EXERCISE REQUIREMENTS. Work out how many lines below contain the word "minus". Only the number is wanted.

PROVIDED ENTRIES.

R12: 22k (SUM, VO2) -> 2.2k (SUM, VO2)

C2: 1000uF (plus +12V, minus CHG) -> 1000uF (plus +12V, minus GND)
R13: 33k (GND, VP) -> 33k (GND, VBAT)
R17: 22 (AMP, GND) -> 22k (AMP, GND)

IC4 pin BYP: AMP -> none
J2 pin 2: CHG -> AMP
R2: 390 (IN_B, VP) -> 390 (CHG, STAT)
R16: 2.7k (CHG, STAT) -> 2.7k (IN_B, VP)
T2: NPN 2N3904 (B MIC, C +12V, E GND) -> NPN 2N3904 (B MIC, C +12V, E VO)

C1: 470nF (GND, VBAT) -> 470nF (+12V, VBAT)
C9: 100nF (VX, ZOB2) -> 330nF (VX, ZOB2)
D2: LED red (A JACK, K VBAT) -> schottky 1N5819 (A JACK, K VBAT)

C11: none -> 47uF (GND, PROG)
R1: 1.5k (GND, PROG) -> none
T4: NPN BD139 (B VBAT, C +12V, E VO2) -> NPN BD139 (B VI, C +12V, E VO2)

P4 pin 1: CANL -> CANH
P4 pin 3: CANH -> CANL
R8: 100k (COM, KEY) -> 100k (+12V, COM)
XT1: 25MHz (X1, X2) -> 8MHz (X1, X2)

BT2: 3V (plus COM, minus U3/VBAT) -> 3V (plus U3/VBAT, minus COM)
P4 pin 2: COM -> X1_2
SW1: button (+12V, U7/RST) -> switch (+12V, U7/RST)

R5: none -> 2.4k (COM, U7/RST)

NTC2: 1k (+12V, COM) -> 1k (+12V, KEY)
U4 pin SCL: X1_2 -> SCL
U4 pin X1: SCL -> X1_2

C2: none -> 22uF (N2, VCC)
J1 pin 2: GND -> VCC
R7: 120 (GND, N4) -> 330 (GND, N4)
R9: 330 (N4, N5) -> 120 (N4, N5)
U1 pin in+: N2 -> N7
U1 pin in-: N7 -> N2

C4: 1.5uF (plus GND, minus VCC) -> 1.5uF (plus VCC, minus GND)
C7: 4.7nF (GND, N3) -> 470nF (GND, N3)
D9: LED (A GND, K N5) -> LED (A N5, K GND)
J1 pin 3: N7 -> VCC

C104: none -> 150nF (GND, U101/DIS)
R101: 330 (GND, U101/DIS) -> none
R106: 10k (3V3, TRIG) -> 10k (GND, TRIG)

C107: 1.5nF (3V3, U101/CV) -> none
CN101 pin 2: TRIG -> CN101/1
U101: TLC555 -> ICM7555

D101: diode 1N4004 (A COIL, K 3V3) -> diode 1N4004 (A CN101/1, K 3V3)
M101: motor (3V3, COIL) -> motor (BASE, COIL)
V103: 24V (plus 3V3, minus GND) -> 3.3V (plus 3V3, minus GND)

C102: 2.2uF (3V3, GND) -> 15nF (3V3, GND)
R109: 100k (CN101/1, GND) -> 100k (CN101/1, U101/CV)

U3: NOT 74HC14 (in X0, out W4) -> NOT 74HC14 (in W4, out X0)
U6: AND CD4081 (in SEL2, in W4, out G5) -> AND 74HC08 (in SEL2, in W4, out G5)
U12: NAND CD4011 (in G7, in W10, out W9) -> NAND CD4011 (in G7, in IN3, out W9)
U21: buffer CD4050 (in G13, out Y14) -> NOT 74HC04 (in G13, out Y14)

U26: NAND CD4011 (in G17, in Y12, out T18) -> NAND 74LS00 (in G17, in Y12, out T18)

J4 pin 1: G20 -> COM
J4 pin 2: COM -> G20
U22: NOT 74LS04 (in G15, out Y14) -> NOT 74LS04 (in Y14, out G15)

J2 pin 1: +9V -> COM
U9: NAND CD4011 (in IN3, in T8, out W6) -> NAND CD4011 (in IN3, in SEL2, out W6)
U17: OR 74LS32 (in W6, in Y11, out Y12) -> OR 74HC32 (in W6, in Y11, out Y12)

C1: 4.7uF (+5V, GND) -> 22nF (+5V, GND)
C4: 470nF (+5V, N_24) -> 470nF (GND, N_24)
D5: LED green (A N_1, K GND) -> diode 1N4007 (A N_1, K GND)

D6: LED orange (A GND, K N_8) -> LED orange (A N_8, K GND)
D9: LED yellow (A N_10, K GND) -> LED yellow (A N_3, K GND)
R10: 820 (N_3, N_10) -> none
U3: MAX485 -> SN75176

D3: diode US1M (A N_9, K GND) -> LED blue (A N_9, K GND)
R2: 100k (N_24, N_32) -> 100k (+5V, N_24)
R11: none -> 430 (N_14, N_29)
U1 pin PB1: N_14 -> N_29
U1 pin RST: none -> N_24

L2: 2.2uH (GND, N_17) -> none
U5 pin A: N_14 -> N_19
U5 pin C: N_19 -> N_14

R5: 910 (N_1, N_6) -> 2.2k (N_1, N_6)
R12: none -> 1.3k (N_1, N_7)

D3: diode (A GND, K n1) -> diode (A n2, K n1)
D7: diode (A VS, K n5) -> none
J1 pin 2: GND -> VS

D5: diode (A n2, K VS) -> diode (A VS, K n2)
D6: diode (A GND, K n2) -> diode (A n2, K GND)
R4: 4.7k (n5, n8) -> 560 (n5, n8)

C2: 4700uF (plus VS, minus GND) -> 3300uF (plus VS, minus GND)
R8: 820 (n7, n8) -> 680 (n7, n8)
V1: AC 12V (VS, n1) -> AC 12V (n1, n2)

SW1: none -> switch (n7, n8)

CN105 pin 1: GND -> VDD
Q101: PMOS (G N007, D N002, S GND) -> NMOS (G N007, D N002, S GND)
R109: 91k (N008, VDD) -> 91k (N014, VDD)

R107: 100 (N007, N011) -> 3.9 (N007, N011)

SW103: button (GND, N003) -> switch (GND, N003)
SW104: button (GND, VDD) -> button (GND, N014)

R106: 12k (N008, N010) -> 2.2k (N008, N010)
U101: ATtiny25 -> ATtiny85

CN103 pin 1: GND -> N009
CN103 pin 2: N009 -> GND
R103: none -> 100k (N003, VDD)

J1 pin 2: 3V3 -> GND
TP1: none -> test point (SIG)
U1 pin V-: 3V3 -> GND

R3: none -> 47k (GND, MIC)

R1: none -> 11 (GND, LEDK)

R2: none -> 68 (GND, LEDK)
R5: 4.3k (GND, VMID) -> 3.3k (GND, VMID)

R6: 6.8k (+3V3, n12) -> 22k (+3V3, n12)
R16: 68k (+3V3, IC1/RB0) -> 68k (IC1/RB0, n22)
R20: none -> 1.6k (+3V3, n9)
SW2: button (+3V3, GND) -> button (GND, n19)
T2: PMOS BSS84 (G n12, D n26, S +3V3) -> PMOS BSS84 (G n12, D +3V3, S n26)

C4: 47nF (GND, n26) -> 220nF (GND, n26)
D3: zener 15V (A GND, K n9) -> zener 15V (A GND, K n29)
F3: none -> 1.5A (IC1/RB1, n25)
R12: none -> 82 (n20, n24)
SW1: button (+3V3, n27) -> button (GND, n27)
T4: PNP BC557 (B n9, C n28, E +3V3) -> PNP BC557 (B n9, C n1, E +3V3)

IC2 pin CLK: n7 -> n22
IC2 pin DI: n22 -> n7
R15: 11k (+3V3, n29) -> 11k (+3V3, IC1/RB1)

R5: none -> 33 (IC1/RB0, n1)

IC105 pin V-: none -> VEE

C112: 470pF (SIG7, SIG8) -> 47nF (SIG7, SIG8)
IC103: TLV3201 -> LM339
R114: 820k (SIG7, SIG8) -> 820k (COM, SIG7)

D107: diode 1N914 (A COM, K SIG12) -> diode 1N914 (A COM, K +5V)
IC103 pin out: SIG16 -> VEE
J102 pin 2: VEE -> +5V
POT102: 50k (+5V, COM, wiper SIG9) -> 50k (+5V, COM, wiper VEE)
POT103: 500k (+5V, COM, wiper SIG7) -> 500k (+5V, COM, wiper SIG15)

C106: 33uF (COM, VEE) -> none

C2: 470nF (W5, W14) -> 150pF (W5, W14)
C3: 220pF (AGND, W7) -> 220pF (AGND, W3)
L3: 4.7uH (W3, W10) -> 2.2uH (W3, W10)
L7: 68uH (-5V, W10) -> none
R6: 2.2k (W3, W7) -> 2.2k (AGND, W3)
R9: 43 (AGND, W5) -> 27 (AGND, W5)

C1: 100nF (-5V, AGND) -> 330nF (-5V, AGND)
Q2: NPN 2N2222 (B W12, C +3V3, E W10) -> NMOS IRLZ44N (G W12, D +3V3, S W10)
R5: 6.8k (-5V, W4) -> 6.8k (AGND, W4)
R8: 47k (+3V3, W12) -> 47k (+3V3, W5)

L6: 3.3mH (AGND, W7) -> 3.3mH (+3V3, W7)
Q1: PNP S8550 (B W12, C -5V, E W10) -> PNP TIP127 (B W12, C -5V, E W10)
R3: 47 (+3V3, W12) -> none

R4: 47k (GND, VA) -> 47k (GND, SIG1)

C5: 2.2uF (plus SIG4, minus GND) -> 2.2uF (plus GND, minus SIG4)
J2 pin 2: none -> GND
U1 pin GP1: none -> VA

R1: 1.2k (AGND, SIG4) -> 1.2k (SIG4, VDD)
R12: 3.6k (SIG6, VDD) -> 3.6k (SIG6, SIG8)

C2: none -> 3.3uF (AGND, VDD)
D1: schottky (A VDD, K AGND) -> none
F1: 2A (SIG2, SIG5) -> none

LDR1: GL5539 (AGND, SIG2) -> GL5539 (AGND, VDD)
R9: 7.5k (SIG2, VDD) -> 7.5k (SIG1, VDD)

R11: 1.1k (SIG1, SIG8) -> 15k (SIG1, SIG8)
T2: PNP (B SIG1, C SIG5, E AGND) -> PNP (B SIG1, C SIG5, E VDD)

EXERCISE SOLUTION. 6